-- Information shown --
....

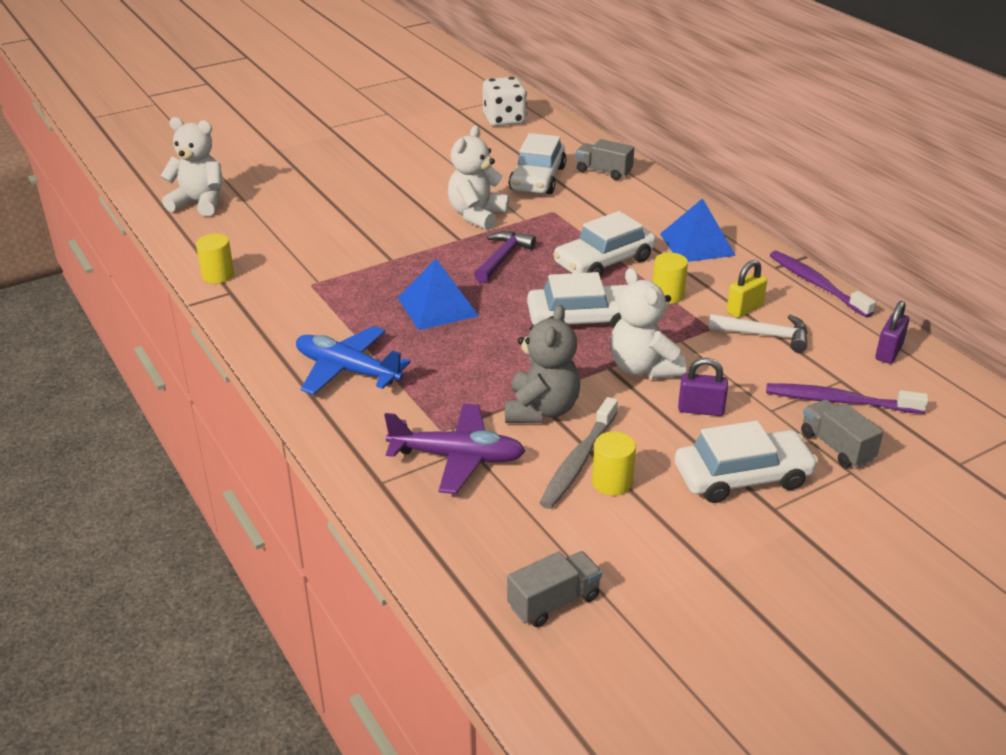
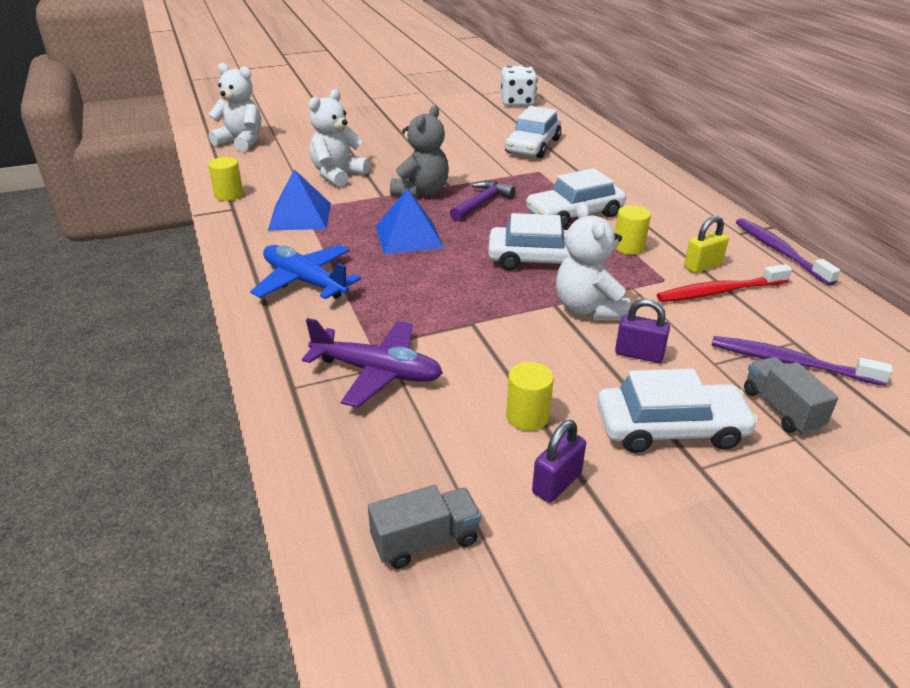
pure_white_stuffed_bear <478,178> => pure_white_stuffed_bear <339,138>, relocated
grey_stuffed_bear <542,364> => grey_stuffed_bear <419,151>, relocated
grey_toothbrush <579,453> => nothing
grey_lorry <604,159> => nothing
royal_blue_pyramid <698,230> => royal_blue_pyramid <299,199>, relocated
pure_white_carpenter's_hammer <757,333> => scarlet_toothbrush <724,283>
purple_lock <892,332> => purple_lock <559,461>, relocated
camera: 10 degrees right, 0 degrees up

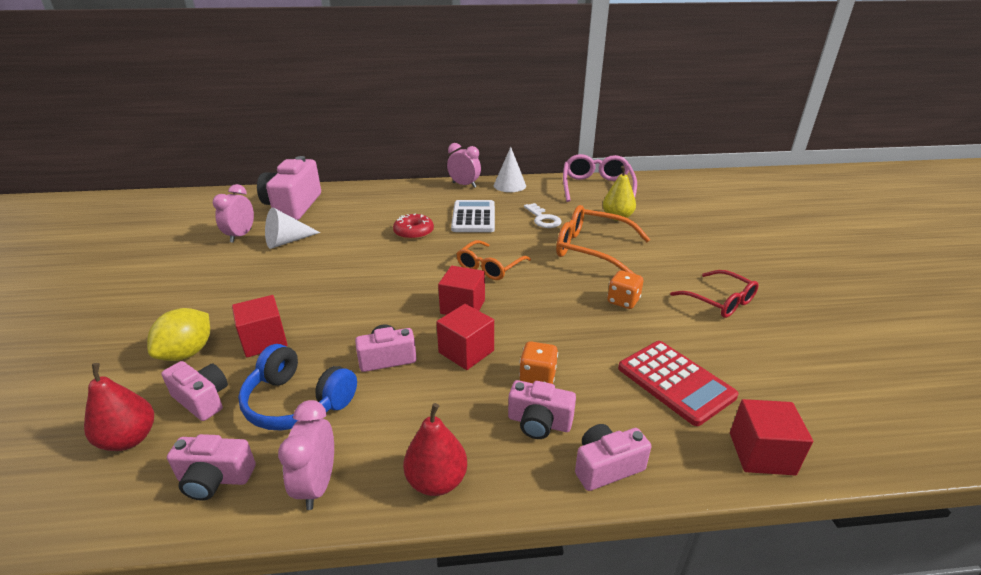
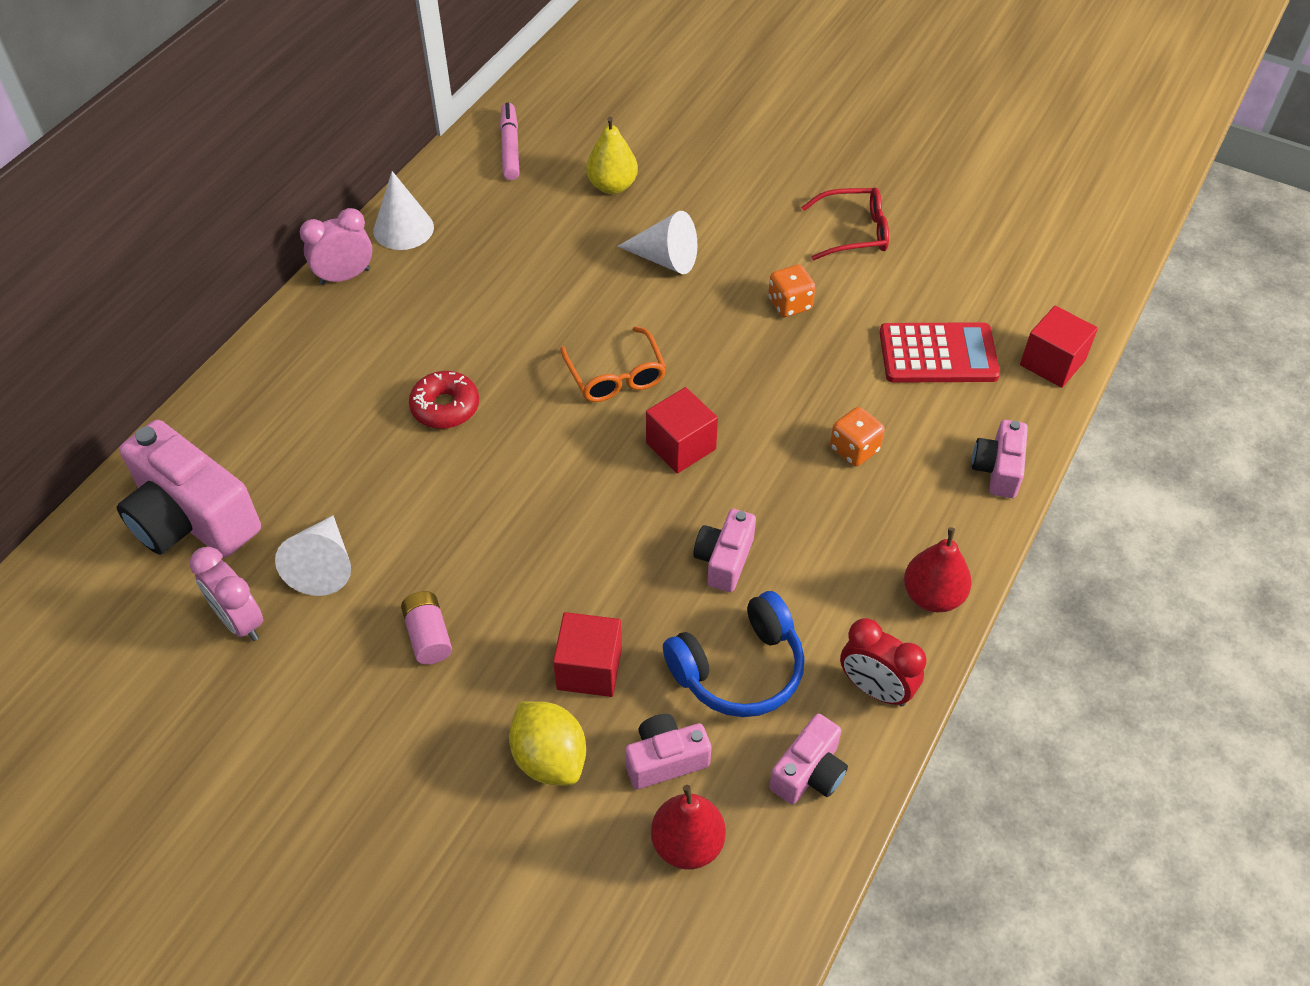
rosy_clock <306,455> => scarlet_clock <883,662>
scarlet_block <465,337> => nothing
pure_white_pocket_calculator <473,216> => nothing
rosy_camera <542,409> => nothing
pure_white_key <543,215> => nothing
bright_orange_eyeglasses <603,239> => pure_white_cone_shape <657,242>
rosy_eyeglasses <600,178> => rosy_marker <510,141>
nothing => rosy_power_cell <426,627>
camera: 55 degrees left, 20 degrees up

....

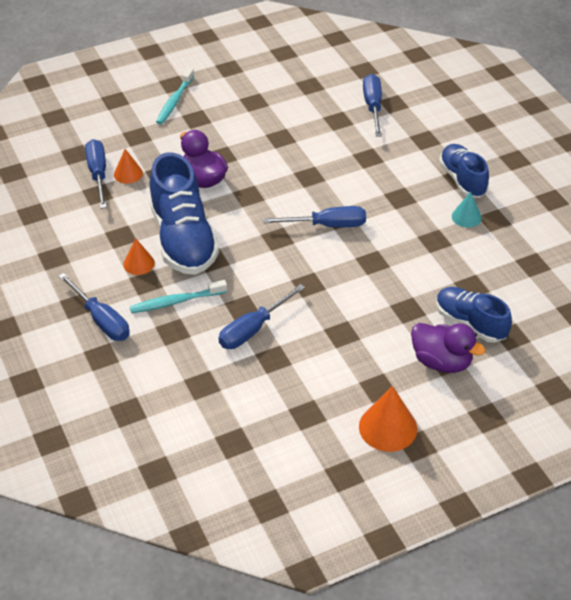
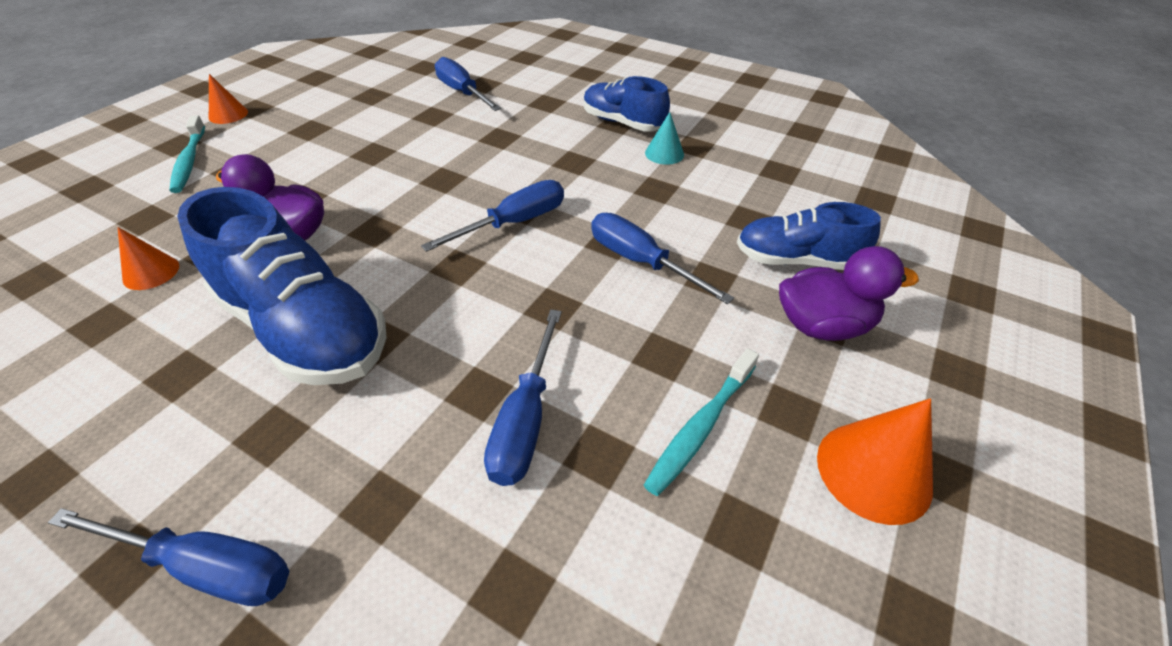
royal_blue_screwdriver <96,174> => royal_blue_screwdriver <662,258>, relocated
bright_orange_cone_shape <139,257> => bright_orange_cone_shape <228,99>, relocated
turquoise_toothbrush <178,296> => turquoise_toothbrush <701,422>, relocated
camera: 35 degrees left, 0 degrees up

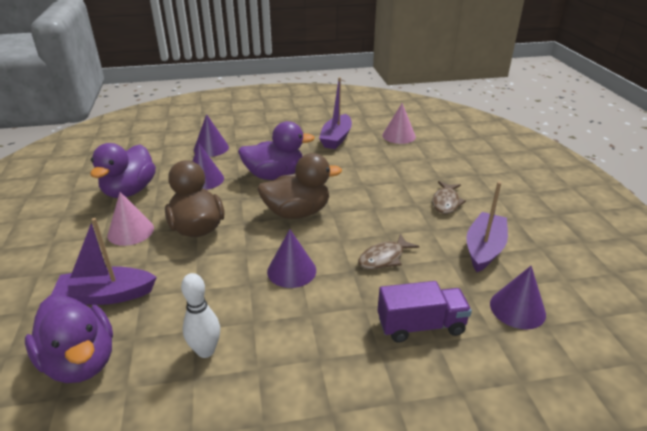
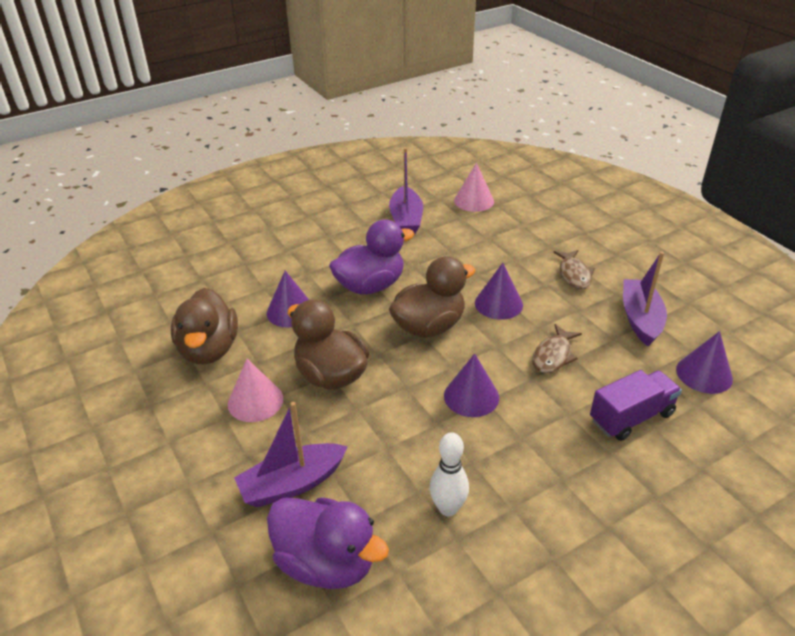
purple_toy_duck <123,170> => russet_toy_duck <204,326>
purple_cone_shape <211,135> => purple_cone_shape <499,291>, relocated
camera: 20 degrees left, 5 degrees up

....

Only one stretch of the entries above is wanted: the lines from the one containing "pure_white_stuffed_bear <478,178> =>" through the one containing "purple_lock <892,332> =>". Please reproduce it exactly.

-- Answer section --
pure_white_stuffed_bear <478,178> => pure_white_stuffed_bear <339,138>, relocated
grey_stuffed_bear <542,364> => grey_stuffed_bear <419,151>, relocated
grey_toothbrush <579,453> => nothing
grey_lorry <604,159> => nothing
royal_blue_pyramid <698,230> => royal_blue_pyramid <299,199>, relocated
pure_white_carpenter's_hammer <757,333> => scarlet_toothbrush <724,283>
purple_lock <892,332> => purple_lock <559,461>, relocated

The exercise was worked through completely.